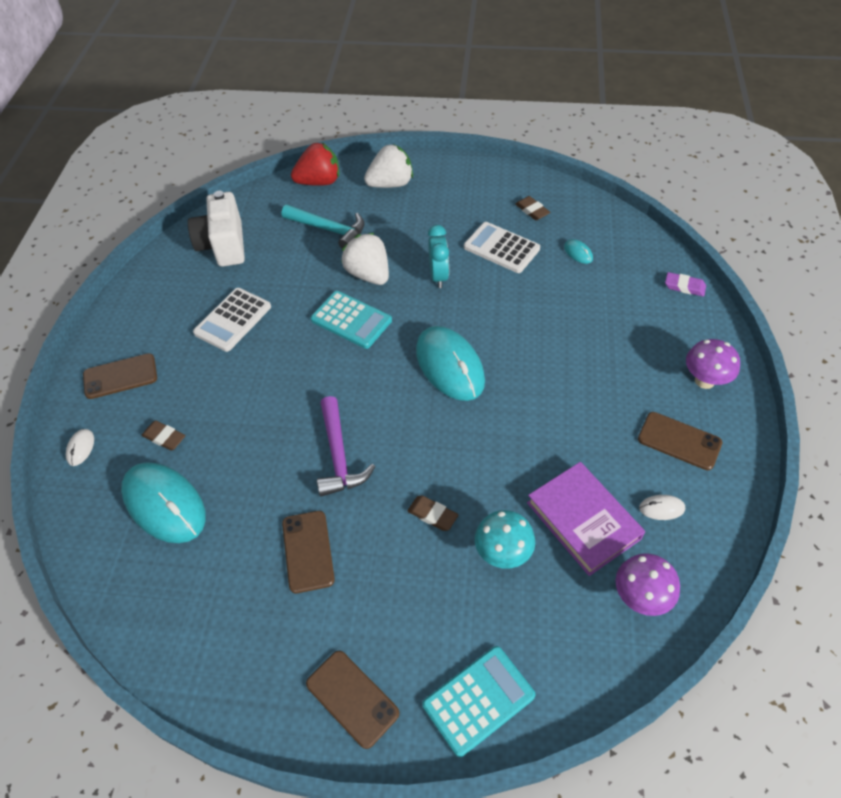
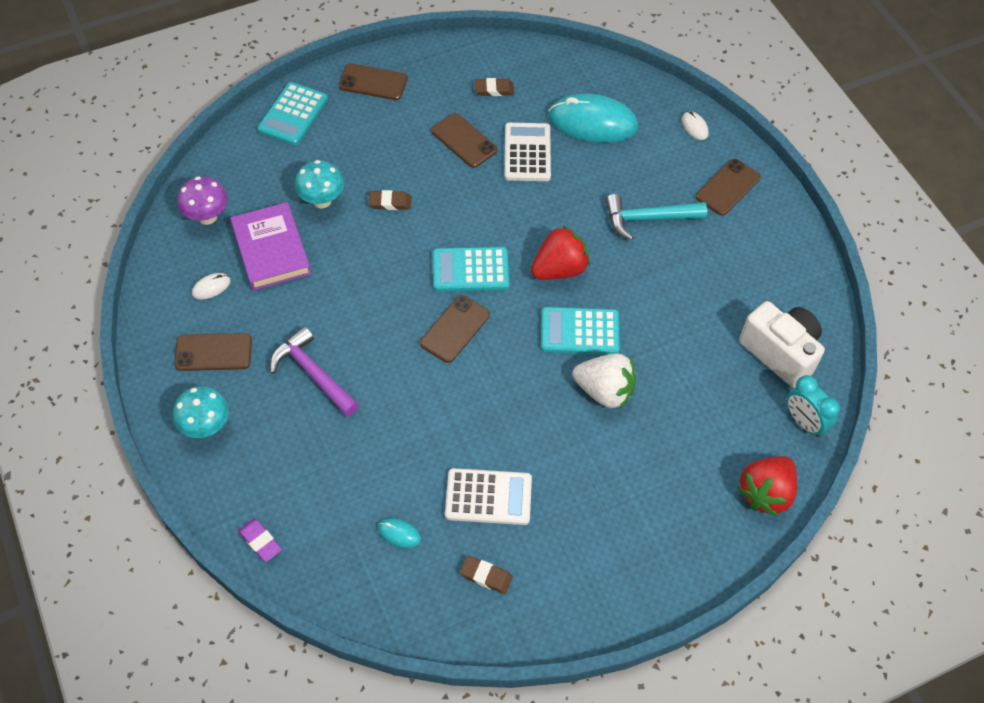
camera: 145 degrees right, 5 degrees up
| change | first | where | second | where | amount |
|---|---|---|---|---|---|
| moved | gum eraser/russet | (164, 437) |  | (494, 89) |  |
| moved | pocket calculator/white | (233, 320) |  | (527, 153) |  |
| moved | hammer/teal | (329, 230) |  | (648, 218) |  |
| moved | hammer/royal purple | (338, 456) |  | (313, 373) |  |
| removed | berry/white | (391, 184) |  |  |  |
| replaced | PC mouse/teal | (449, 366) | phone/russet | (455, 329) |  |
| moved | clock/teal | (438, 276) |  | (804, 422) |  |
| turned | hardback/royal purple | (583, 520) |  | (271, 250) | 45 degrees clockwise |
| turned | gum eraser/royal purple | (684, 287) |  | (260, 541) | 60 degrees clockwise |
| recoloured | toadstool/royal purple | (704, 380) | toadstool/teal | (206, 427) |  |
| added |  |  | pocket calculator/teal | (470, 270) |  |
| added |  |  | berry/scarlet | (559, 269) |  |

.....

BRIEF: Show every line in the entries above that contains the string "added".

TASK RESULT:
| added |  |  | pocket calculator/teal | (470, 270) |  |
| added |  |  | berry/scarlet | (559, 269) |  |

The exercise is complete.